[Rows from a dataset]
<<<<
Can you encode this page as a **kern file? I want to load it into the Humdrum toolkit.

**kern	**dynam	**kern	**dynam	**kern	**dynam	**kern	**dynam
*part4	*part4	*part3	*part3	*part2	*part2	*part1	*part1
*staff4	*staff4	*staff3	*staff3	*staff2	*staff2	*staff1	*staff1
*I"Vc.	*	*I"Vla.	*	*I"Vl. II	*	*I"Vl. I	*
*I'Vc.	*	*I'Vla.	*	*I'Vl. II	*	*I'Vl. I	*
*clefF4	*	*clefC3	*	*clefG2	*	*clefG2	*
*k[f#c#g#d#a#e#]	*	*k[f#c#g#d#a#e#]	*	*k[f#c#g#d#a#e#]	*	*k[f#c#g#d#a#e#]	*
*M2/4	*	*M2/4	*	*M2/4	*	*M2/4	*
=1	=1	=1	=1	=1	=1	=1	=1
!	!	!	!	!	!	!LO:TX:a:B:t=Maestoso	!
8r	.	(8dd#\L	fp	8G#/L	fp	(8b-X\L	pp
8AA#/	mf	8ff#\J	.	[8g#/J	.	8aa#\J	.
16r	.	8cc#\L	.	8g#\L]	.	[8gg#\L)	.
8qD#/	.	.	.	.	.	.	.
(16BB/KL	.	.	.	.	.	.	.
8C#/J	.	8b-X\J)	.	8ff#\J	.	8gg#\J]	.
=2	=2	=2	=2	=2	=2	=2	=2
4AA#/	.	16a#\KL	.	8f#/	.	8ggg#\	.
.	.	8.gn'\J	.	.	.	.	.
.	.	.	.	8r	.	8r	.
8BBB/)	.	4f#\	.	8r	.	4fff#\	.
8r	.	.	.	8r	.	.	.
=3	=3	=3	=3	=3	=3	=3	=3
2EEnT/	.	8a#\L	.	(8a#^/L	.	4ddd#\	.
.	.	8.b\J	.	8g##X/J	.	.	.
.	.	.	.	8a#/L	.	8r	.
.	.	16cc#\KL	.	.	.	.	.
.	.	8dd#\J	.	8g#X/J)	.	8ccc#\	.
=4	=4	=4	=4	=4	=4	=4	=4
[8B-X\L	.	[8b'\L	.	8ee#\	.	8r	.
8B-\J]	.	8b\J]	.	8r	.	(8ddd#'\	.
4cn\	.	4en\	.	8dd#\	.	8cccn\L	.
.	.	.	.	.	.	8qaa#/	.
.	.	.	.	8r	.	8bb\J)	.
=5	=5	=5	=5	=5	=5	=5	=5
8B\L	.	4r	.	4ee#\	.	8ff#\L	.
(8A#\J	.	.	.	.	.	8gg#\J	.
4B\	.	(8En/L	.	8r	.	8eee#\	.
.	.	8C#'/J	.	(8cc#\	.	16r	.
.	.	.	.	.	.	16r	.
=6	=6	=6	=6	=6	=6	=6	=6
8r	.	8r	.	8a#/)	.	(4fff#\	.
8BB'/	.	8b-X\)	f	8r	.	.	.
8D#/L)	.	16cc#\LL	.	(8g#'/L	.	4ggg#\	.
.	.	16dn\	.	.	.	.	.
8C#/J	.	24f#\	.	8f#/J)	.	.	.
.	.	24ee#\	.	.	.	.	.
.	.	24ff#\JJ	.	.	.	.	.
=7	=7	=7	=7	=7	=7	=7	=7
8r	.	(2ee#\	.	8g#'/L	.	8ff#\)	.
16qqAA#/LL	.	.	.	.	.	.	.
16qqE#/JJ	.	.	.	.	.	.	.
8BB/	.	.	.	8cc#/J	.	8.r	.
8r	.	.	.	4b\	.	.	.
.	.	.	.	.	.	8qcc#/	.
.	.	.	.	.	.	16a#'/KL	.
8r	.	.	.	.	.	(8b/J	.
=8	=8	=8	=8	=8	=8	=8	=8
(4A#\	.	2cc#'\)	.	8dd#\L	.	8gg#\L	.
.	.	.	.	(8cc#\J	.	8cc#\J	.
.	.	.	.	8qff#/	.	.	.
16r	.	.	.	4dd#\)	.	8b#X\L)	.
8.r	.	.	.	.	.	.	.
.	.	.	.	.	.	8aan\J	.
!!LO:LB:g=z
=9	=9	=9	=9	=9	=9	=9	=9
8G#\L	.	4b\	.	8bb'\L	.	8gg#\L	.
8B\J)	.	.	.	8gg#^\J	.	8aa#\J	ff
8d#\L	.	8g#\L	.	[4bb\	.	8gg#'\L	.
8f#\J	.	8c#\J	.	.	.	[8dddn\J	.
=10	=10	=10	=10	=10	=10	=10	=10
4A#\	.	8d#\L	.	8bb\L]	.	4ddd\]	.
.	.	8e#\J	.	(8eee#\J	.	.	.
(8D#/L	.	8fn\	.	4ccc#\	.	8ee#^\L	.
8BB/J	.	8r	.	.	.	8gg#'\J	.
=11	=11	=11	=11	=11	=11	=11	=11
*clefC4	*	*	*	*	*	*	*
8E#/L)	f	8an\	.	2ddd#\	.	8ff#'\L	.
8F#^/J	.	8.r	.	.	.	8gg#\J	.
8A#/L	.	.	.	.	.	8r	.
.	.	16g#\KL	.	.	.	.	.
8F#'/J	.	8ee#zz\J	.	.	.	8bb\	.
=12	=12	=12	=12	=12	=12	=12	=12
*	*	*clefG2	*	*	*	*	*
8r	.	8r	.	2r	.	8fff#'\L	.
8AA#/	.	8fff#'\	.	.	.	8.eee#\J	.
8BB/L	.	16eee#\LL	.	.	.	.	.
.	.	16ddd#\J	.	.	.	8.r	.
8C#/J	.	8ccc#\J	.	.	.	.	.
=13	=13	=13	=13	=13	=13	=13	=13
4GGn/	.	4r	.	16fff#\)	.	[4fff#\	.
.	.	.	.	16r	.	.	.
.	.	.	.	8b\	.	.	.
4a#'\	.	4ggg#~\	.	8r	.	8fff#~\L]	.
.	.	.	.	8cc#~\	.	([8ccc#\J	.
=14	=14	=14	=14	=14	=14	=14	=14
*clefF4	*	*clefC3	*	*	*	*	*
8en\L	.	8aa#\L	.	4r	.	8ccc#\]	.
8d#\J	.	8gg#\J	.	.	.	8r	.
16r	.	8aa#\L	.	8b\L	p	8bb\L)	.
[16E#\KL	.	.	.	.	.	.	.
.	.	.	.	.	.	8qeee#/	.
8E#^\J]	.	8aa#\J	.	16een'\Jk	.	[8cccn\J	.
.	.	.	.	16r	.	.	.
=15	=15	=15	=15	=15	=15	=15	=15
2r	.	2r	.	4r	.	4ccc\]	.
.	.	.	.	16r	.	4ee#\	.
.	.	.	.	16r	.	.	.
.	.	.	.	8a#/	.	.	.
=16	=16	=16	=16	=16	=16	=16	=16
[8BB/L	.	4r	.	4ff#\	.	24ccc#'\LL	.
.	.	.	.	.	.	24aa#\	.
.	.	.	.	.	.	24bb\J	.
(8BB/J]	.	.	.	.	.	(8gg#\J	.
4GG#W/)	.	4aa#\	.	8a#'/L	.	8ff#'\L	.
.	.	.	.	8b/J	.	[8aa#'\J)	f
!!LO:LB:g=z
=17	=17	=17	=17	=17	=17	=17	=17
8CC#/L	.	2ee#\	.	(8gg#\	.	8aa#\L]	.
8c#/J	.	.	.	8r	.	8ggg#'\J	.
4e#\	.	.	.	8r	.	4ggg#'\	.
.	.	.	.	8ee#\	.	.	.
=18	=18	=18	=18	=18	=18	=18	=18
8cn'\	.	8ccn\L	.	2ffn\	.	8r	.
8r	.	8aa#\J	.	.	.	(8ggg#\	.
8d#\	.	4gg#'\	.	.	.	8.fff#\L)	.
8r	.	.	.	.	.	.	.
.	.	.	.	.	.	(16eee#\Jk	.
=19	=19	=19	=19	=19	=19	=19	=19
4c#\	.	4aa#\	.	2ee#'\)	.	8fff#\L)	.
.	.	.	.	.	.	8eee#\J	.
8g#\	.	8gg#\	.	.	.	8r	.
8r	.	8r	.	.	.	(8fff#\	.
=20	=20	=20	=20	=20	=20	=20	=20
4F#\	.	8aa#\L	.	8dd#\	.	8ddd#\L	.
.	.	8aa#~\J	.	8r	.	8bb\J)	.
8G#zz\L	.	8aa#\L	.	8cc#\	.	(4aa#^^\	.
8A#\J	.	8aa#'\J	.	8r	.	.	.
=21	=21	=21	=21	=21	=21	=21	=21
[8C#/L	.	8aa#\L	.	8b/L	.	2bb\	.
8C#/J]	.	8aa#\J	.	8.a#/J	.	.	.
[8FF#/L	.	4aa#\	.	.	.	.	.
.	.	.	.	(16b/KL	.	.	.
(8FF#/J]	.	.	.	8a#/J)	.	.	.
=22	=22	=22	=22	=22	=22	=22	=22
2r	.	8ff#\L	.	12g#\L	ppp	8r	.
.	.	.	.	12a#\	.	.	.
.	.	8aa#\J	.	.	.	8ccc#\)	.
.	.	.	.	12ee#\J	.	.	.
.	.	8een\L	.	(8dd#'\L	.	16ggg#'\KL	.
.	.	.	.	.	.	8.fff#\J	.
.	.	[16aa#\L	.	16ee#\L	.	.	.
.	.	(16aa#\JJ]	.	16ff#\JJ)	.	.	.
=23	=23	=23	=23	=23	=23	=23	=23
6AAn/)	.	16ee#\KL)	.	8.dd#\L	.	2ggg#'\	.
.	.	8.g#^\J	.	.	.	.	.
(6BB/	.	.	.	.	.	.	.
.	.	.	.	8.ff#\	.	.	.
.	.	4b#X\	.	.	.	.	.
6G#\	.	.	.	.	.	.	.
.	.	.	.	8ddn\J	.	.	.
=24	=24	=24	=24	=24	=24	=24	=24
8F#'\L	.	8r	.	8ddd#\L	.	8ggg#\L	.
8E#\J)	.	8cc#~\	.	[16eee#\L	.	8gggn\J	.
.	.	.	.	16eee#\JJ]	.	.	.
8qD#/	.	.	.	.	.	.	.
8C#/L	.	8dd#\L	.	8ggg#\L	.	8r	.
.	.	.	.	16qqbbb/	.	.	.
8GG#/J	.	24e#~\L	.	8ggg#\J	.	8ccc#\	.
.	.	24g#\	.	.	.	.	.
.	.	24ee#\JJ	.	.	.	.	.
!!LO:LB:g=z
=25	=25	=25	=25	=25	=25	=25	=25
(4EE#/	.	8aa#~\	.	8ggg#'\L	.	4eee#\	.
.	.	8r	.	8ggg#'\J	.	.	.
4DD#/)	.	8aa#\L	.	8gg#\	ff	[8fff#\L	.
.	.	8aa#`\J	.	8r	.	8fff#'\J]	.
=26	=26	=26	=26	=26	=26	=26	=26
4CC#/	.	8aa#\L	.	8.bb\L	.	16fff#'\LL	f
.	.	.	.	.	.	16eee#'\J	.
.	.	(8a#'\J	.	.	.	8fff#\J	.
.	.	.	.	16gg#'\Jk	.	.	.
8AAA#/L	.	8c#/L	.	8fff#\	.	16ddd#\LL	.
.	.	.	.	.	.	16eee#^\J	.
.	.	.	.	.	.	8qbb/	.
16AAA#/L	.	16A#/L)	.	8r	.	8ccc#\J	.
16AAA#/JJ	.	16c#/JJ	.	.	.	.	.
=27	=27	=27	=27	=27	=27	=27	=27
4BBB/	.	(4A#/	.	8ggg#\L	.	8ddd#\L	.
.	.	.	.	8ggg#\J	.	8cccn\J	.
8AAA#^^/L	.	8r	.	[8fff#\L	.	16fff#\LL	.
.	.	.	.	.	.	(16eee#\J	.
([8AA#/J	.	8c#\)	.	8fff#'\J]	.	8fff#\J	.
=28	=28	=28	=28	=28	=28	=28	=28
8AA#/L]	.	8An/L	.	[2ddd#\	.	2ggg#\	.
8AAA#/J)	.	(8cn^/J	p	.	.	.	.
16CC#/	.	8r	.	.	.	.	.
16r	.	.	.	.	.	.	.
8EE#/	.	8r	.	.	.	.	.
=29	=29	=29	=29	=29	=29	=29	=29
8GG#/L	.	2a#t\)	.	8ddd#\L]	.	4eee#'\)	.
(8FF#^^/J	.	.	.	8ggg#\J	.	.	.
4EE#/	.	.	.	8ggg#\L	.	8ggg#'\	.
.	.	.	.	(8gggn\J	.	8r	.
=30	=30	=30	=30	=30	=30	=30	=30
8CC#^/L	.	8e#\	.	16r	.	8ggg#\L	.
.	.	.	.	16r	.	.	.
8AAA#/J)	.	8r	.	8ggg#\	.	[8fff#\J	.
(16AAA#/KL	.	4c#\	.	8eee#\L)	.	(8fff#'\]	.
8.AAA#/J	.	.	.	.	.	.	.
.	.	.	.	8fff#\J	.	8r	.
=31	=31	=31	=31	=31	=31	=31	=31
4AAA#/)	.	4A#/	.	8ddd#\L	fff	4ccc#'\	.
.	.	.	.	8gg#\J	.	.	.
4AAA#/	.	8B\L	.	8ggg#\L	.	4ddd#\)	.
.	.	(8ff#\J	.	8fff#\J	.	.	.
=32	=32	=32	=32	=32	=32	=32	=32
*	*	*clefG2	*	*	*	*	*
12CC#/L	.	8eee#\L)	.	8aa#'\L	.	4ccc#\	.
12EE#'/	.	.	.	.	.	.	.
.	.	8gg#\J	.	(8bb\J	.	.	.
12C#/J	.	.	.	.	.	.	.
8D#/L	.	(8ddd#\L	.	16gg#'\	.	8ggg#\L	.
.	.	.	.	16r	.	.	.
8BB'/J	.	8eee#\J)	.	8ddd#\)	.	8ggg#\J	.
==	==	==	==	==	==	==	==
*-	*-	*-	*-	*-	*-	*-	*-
>>>>
■ SHORT PROBLEM
Please filter the records above and copy every line that contains the string "kern", matching case exactly.

■ COMPLETE ANSWER
Can you encode this page as a **kern file? I want to load it into the Humdrum toolkit.
**kern	**dynam	**kern	**dynam	**kern	**dynam	**kern	**dynam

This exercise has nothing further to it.